═══ Dataset extract
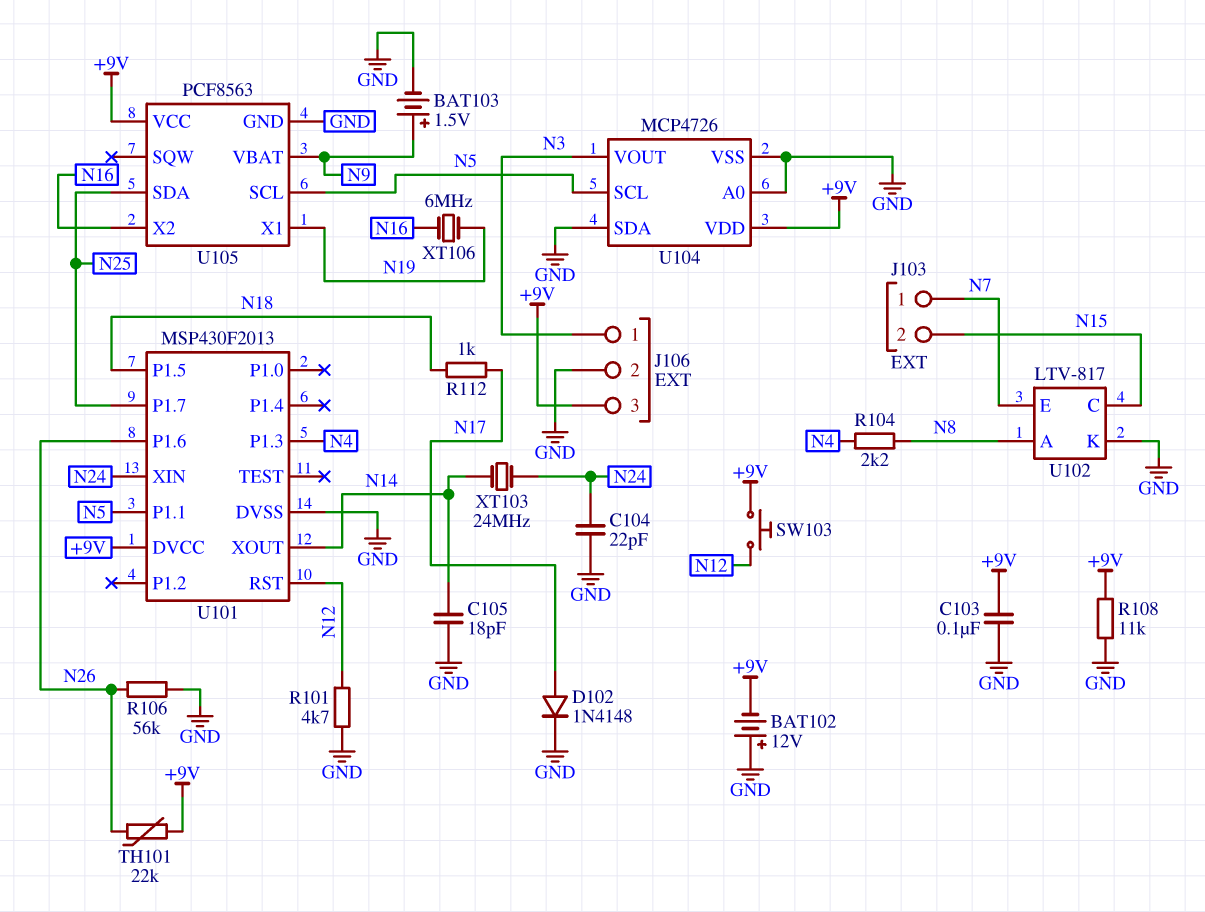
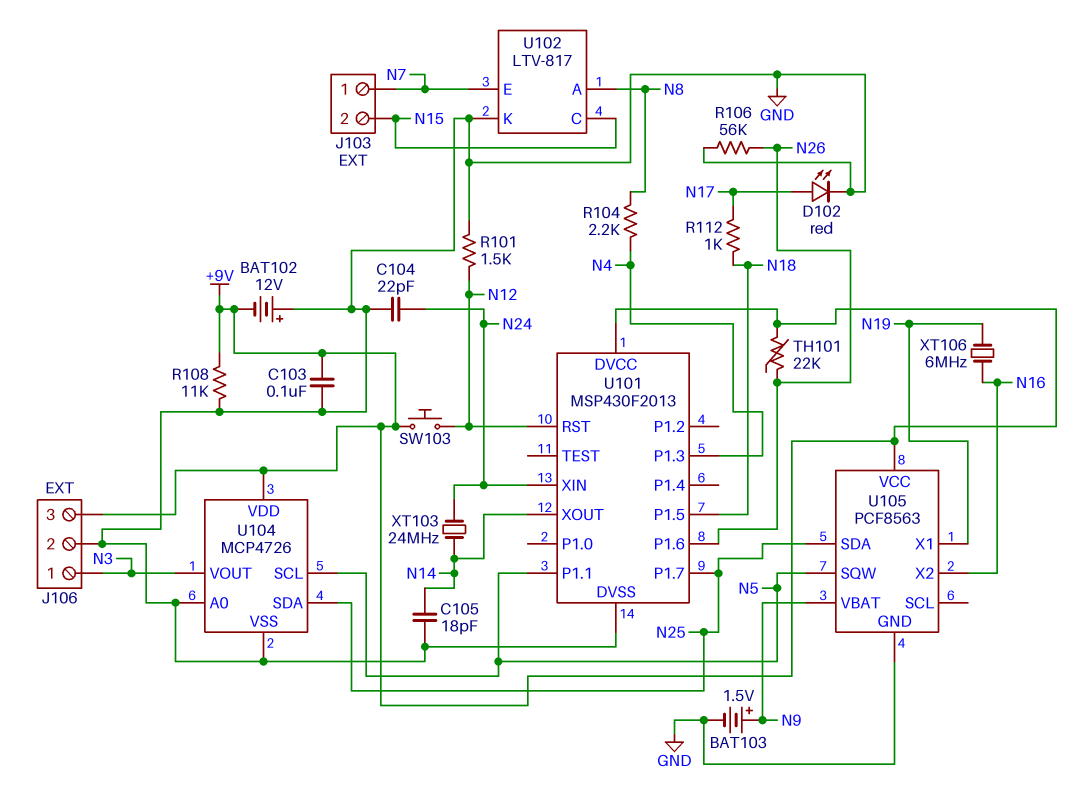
D102: diode 1N4148 (A N17, K GND) -> LED red (A N17, K GND)
R101: 4.7k (GND, N12) -> 1.5k (GND, N12)
U104 pin SDA: GND -> N25
U105 pin SCL: N5 -> none
U105 pin SQW: none -> N5

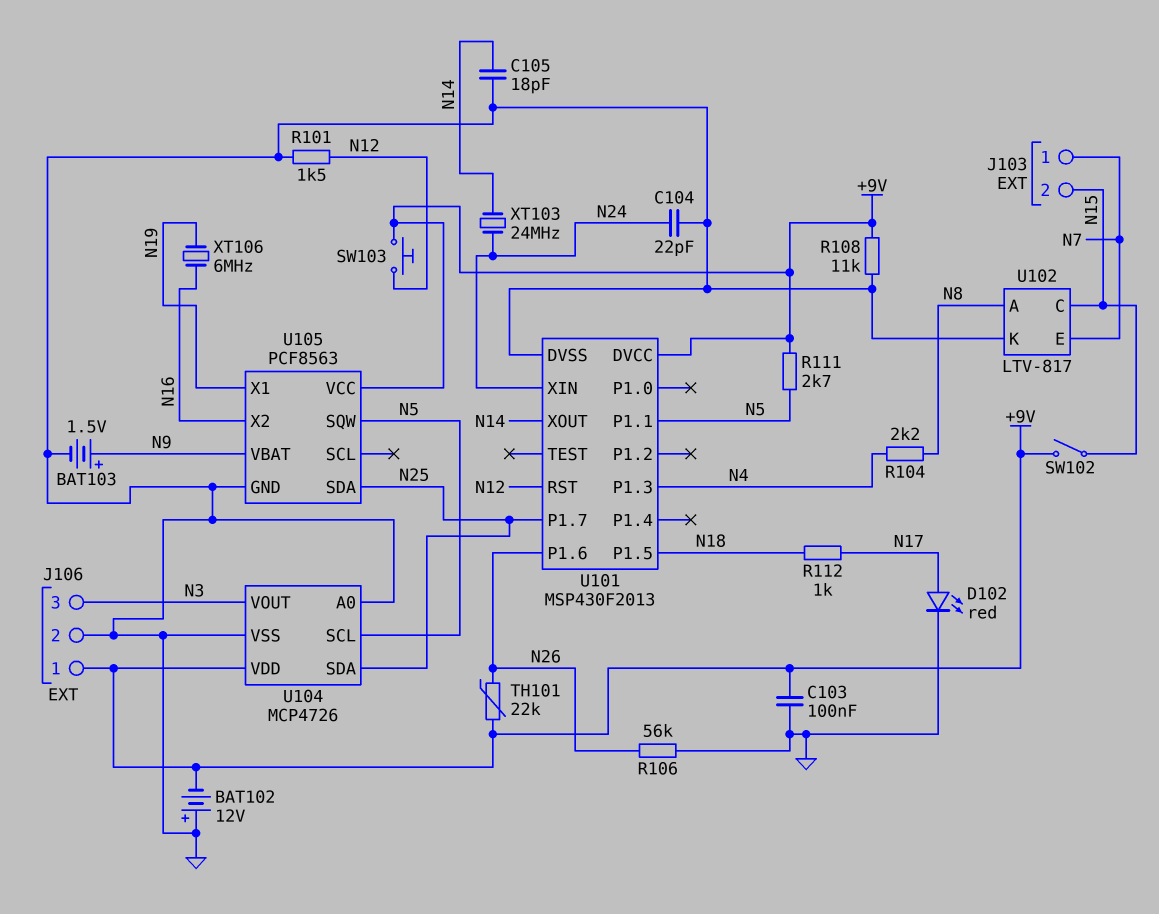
J106 pin 1: N3 -> +9V
J106 pin 3: +9V -> N3
R111: none -> 2.7k (+9V, N5)
SW102: none -> switch (+9V, N15)

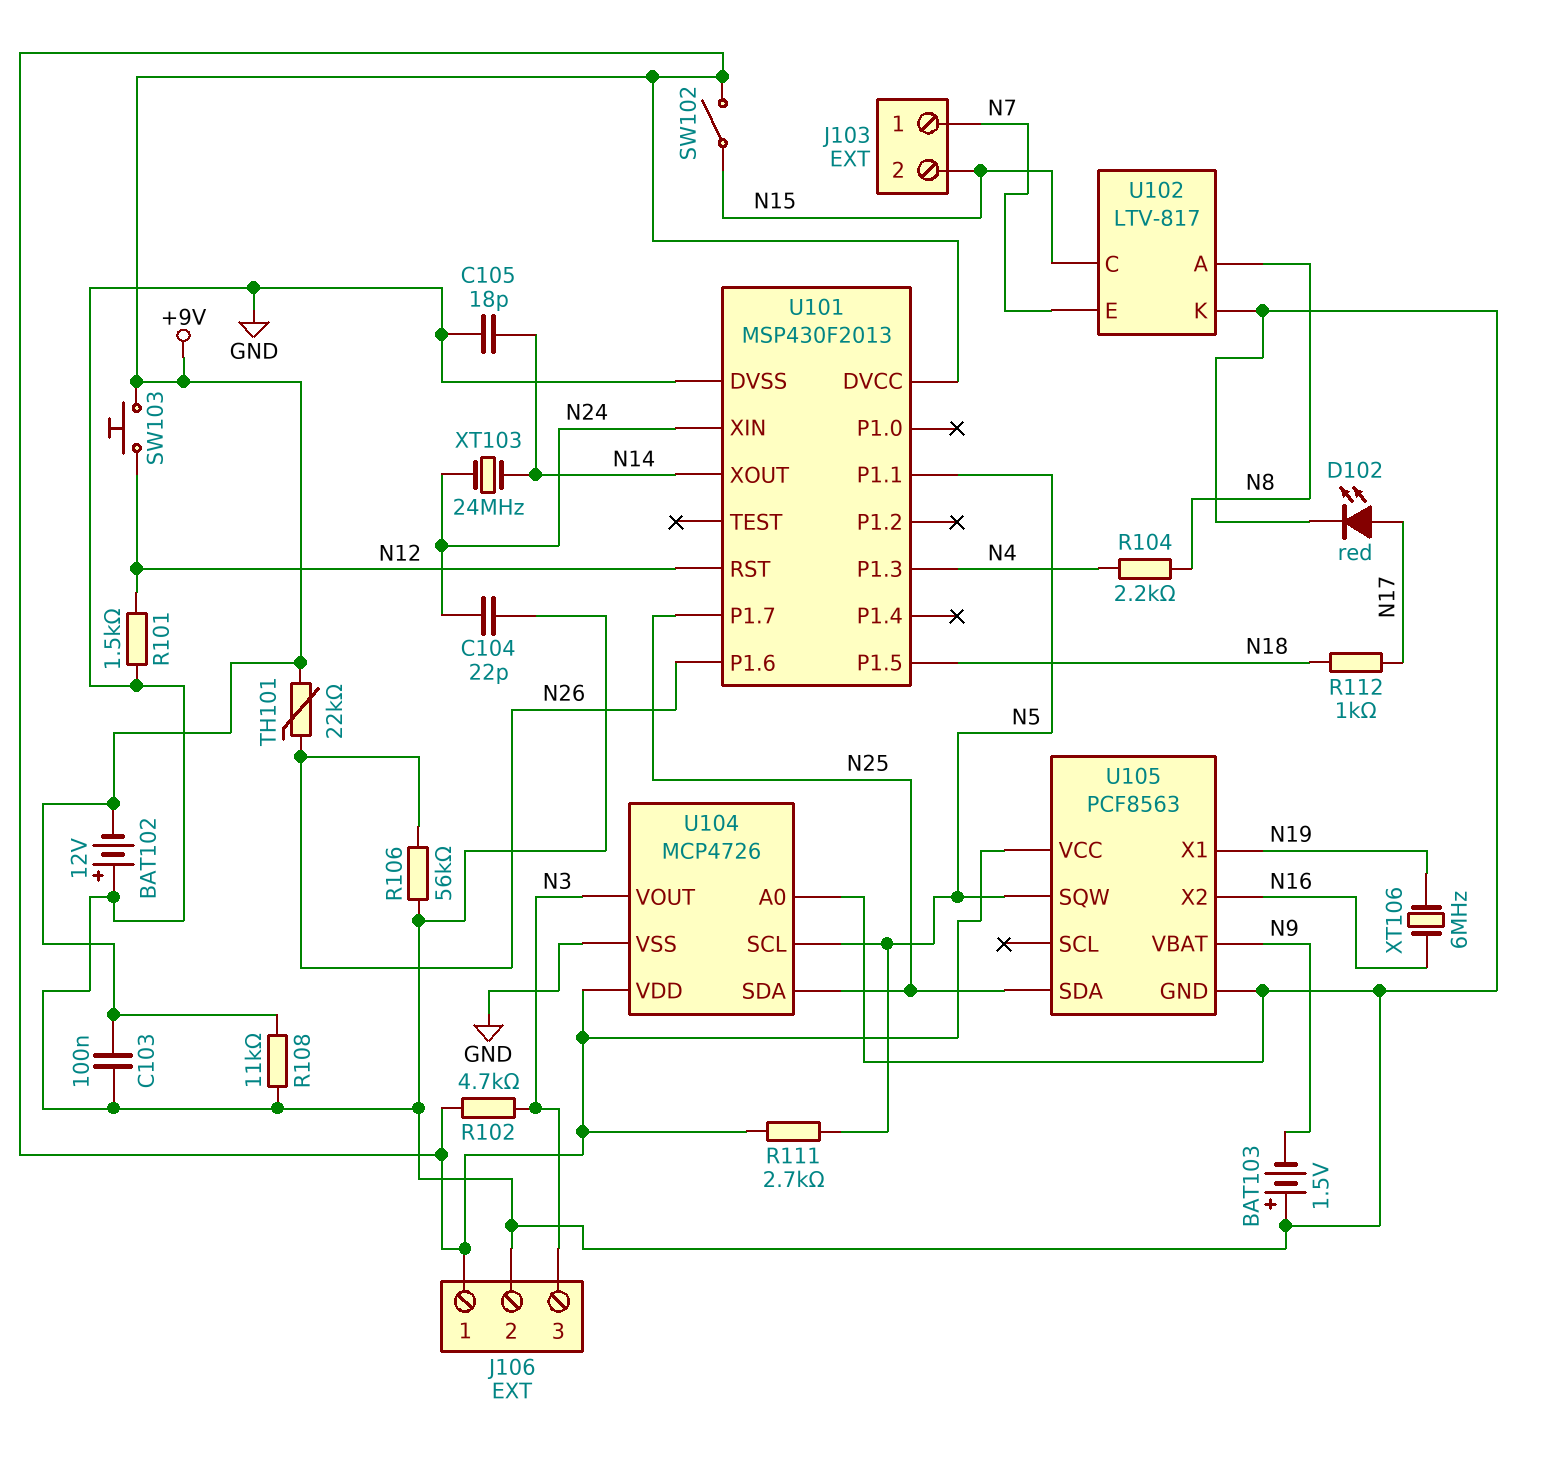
BAT103: 1.5V (plus N9, minus GND) -> 1.5V (plus GND, minus N9)
R102: none -> 4.7k (+9V, N3)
══════
### Work item
Retype only the lines from the one with "SW102: none -> switch (+9V, N15)" through the final line of the entries, please, and keep the pictures out.

### Your solution
SW102: none -> switch (+9V, N15)

BAT103: 1.5V (plus N9, minus GND) -> 1.5V (plus GND, minus N9)
R102: none -> 4.7k (+9V, N3)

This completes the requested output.